-- Stored data follows --

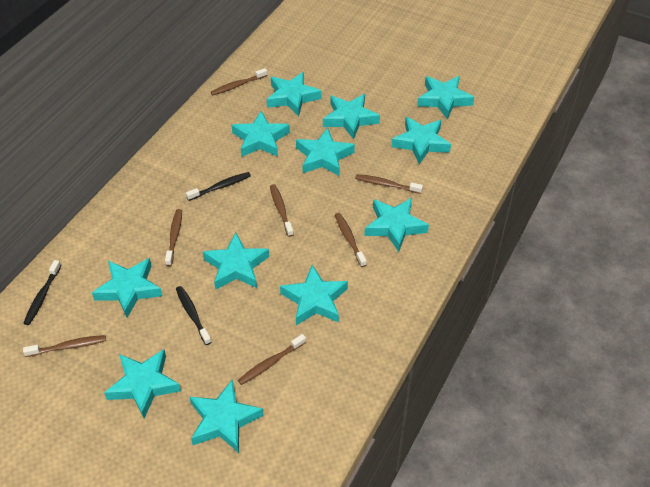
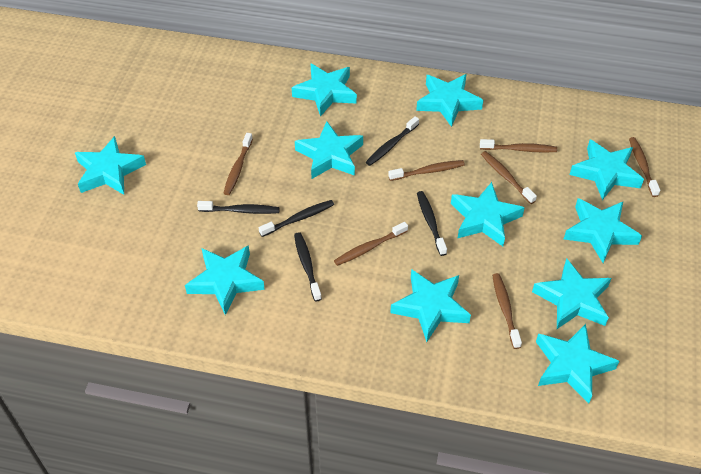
black toothbrush: 3 -> 5
turquoise star: 12 -> 11

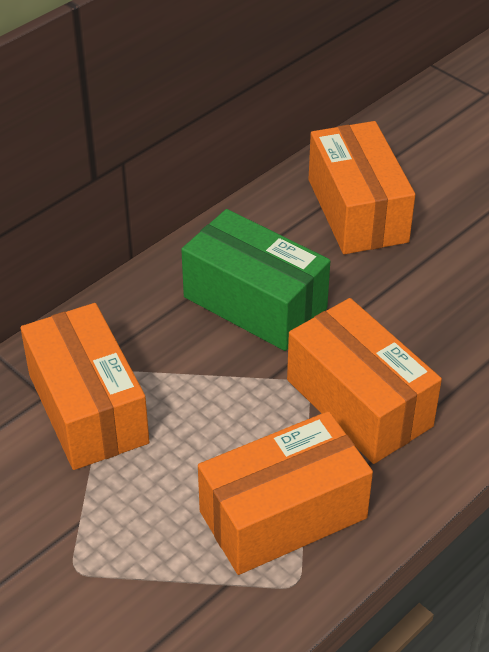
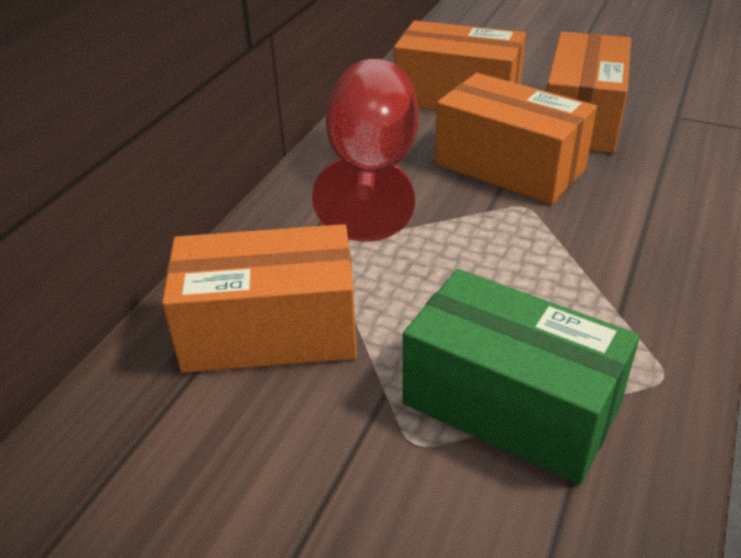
red goblet: 0 -> 1

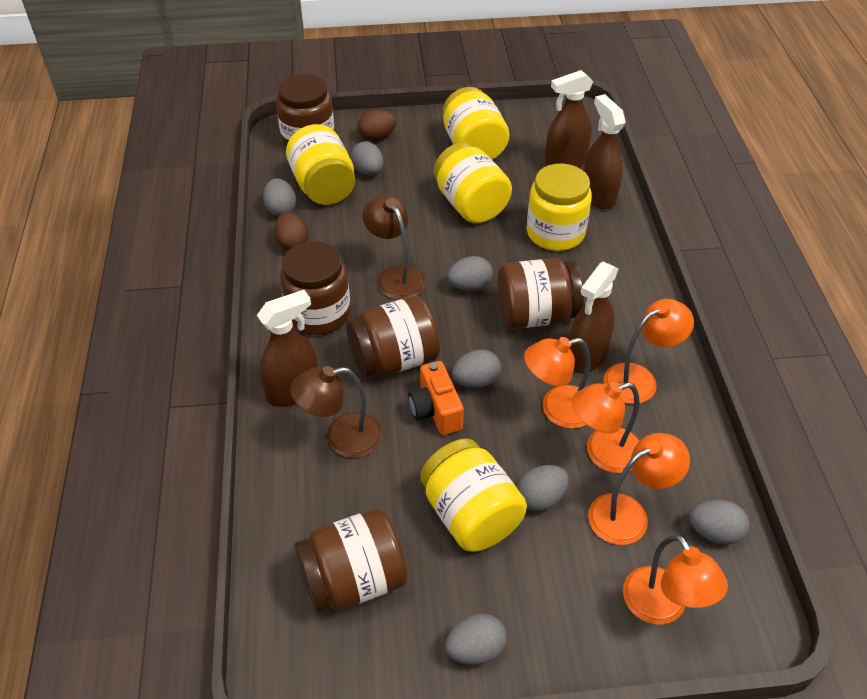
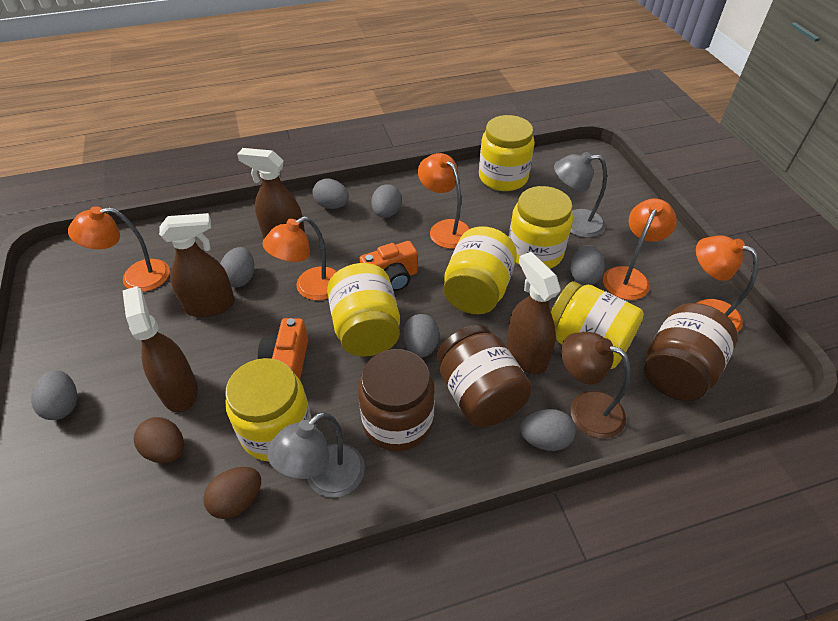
brown jar: 5 -> 3
brown lamp: 2 -> 1
grey lamp: 0 -> 2
orange camera: 1 -> 2
yellow jar: 5 -> 6

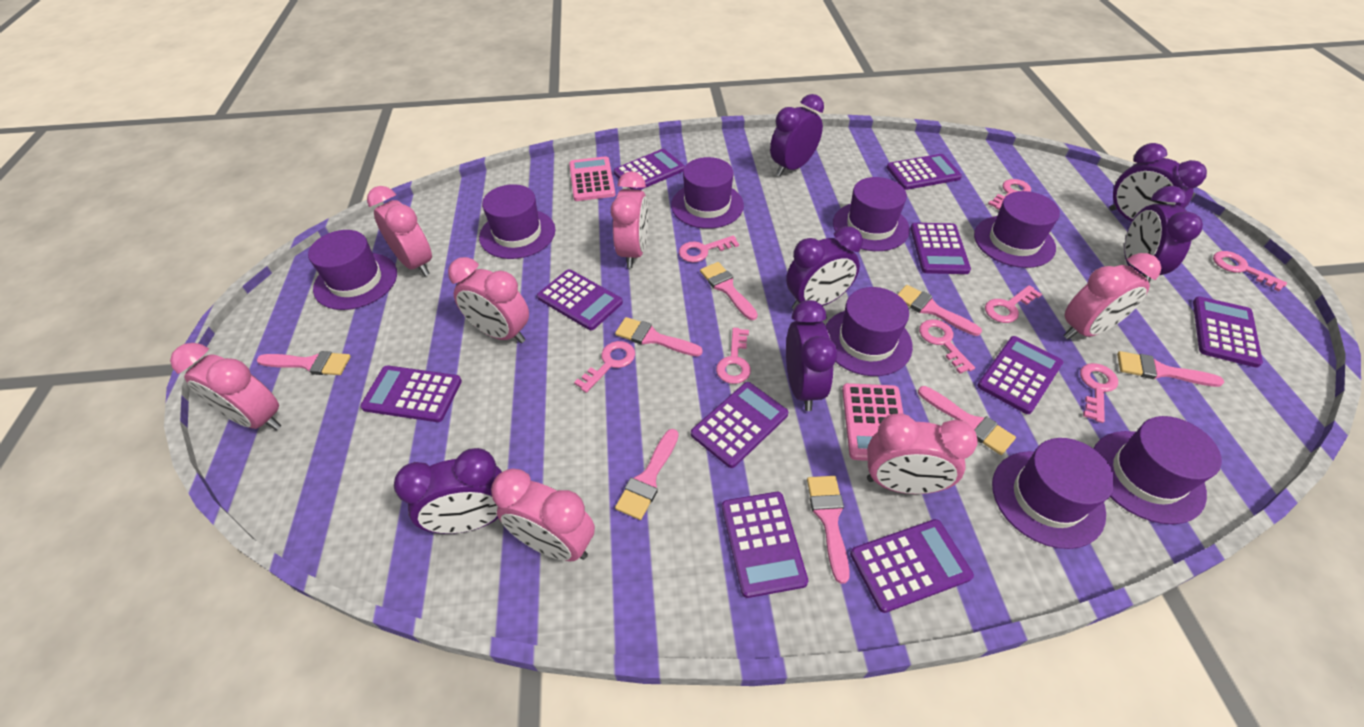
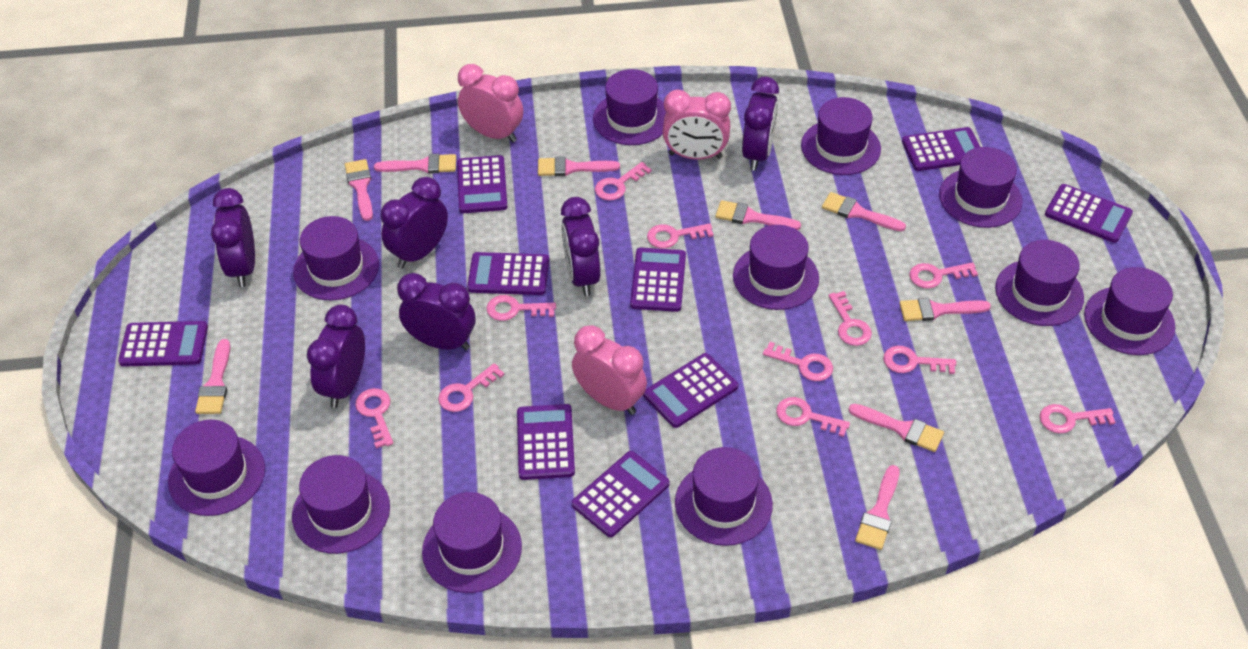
pink brush: 8 -> 9
pink calculator: 2 -> 0
pink clock: 7 -> 3
pink key: 8 -> 11
purple calculator: 10 -> 9
purple hat: 8 -> 11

-- Stored data concluded --

The data above should be restated exactly, with its images dropped.

black toothbrush: 3 -> 5
turquoise star: 12 -> 11

red goblet: 0 -> 1

brown jar: 5 -> 3
brown lamp: 2 -> 1
grey lamp: 0 -> 2
orange camera: 1 -> 2
yellow jar: 5 -> 6

pink brush: 8 -> 9
pink calculator: 2 -> 0
pink clock: 7 -> 3
pink key: 8 -> 11
purple calculator: 10 -> 9
purple hat: 8 -> 11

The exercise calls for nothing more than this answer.